--- Goal of the exercise ---
Find where "29, 383, 149)" appears in the entries below. That line and all lines after it, through the last, are to be duplicated exactly, with nothing else.
:: Supplied material
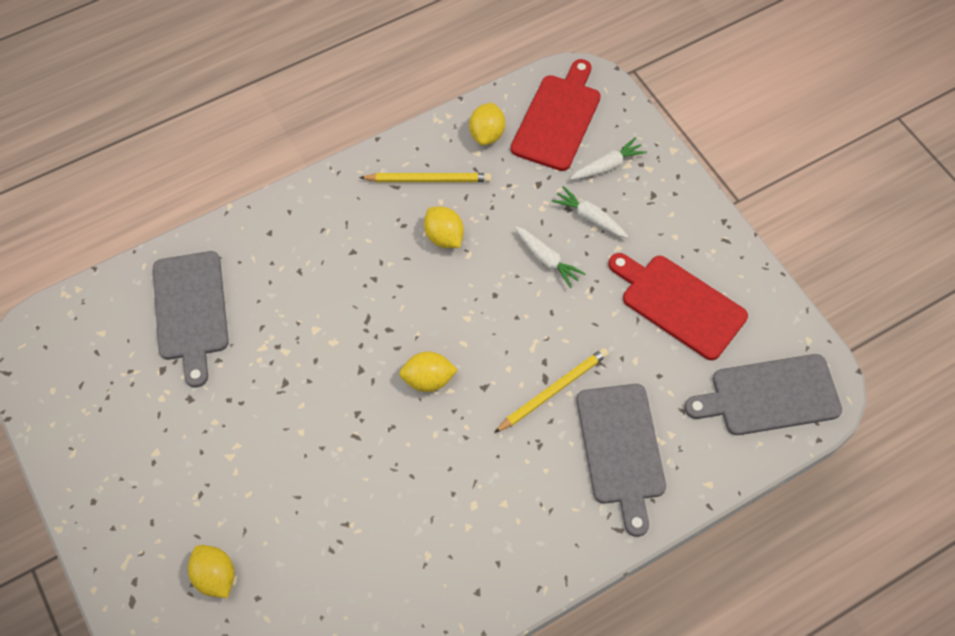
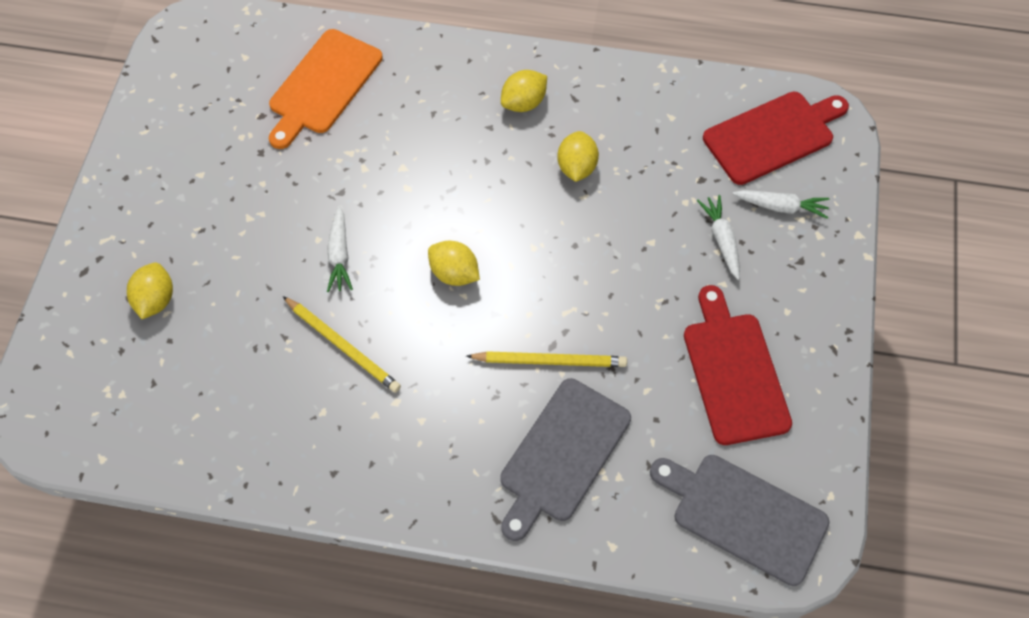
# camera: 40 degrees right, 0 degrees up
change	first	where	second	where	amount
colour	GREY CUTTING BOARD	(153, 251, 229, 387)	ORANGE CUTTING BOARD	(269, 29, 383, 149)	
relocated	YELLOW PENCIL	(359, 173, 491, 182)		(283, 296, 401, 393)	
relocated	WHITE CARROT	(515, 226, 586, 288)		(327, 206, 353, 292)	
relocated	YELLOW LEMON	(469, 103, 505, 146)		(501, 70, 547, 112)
::::
--- Your response ---
colour	GREY CUTTING BOARD	(153, 251, 229, 387)	ORANGE CUTTING BOARD	(269, 29, 383, 149)	
relocated	YELLOW PENCIL	(359, 173, 491, 182)		(283, 296, 401, 393)	
relocated	WHITE CARROT	(515, 226, 586, 288)		(327, 206, 353, 292)	
relocated	YELLOW LEMON	(469, 103, 505, 146)		(501, 70, 547, 112)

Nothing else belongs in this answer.